[Before-and-after object lists]
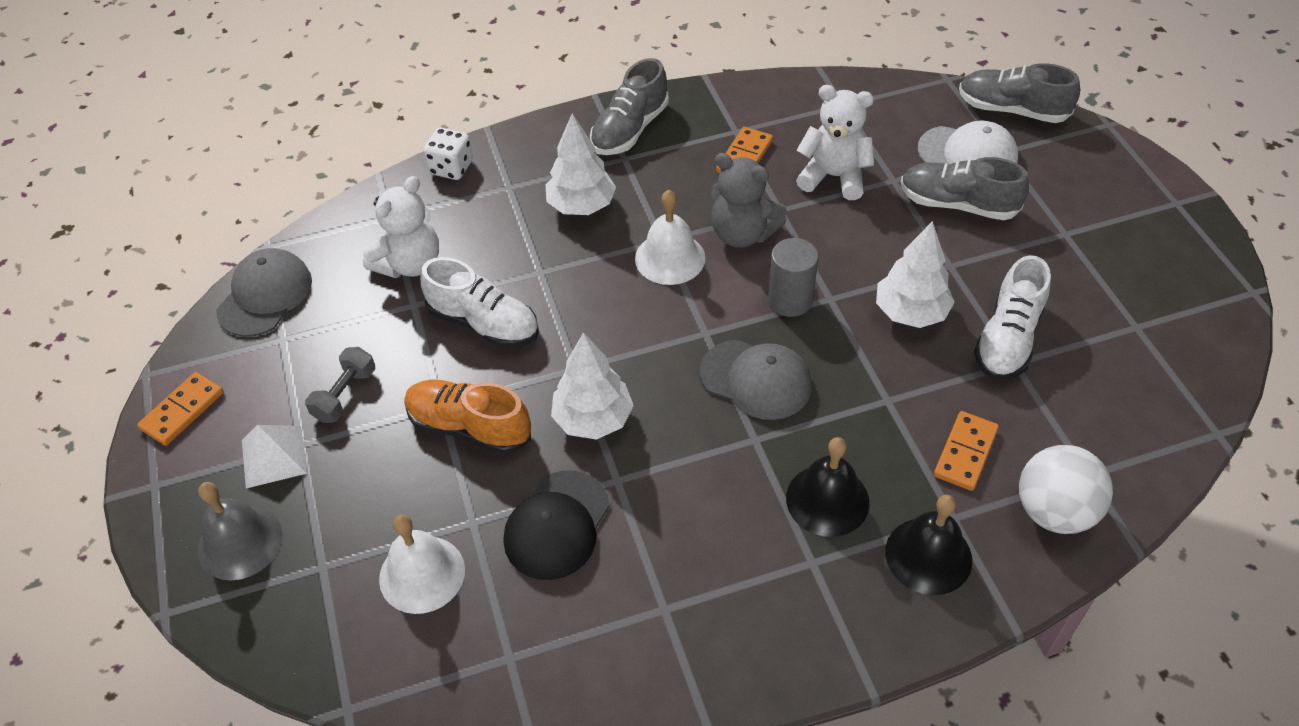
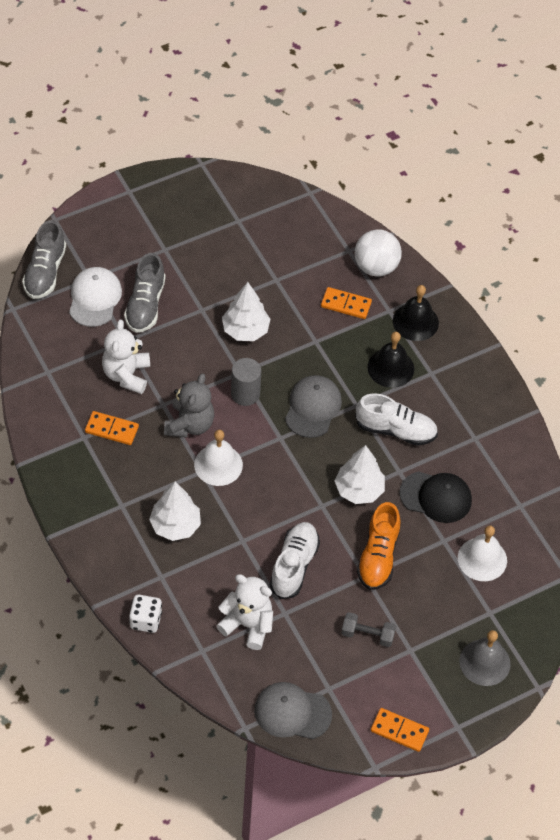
camera: 105 degrees left, 5 degrees up
(274, 456) = (422, 663): white pyramid -> none
(629, 130) = (90, 506): grey shoe -> none
(1007, 339) = (259, 282): white shoe -> white shoe (396, 430)

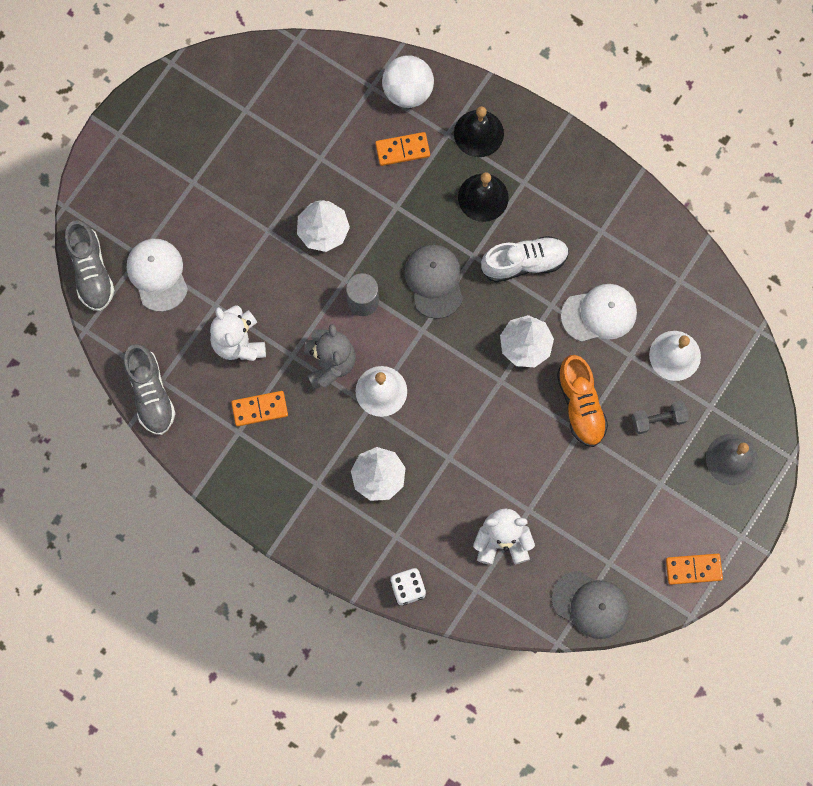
camera: 25 degrees left, 20 degrees up
(145, 305) = (211, 255): grey shoe -> grey shoe (151, 394)
(292, 712) = (590, 604): grey cap -> grey cap turned 135 degrees counterclockwise
(294, 565) = (510, 457): white shoe -> none
(367, 635) = (614, 490): grey dumbbell -> grey dumbbell (658, 419)
(436, 497) = (599, 314): black cap -> white cap

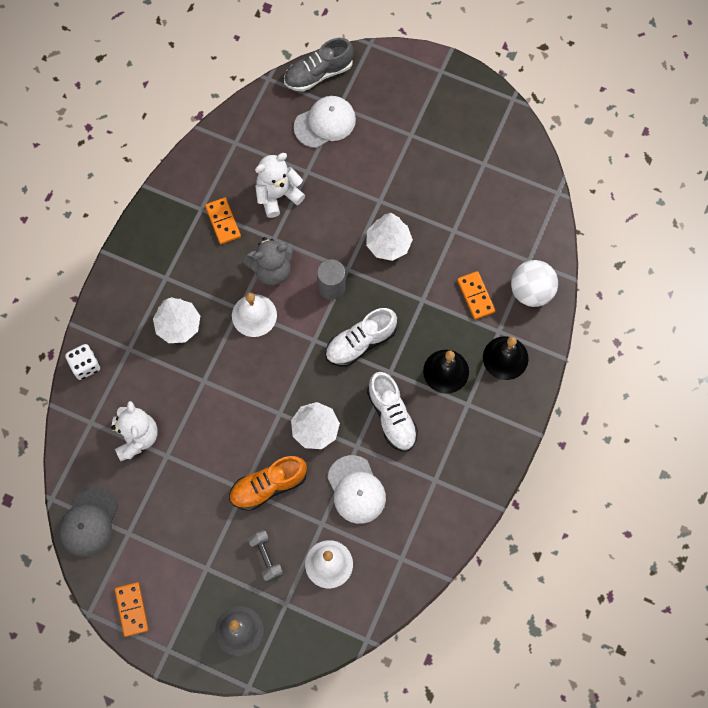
camera: 80 degrees right, 5 degrees down
(151, 394) = (222, 137): grey shoe -> none
(434, 281) = (360, 342): grey cap -> white shoe

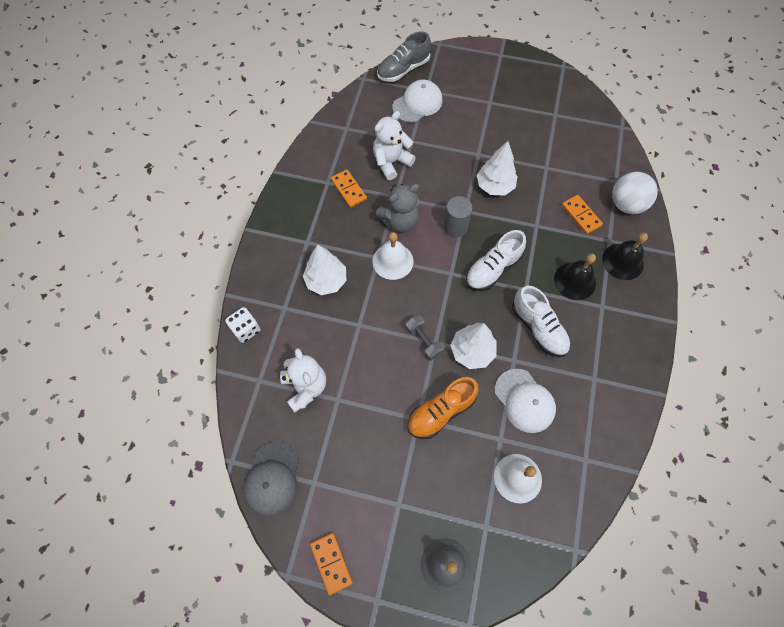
camera: 10 degrees left, 5 degrees down
(266, 557) = (455, 483): grey dumbbell -> grey dumbbell (423, 341)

* Your instructions: An exact copy of every entry, without pictures, should be your output.

* Your solution:
camera: 105 degrees left, 5 degrees up
(274, 456) = (422, 663): white pyramid -> none
(629, 130) = (90, 506): grey shoe -> none
(1007, 339) = (259, 282): white shoe -> white shoe (396, 430)

camera: 25 degrees left, 20 degrees up
(145, 305) = (211, 255): grey shoe -> grey shoe (151, 394)
(292, 712) = (590, 604): grey cap -> grey cap turned 135 degrees counterclockwise
(294, 565) = (510, 457): white shoe -> none
(367, 635) = (614, 490): grey dumbbell -> grey dumbbell (658, 419)
(436, 497) = (599, 314): black cap -> white cap

camera: 80 degrees right, 5 degrees down
(151, 394) = (222, 137): grey shoe -> none
(434, 281) = (360, 342): grey cap -> white shoe

camera: 10 degrees left, 5 degrees down
(266, 557) = (455, 483): grey dumbbell -> grey dumbbell (423, 341)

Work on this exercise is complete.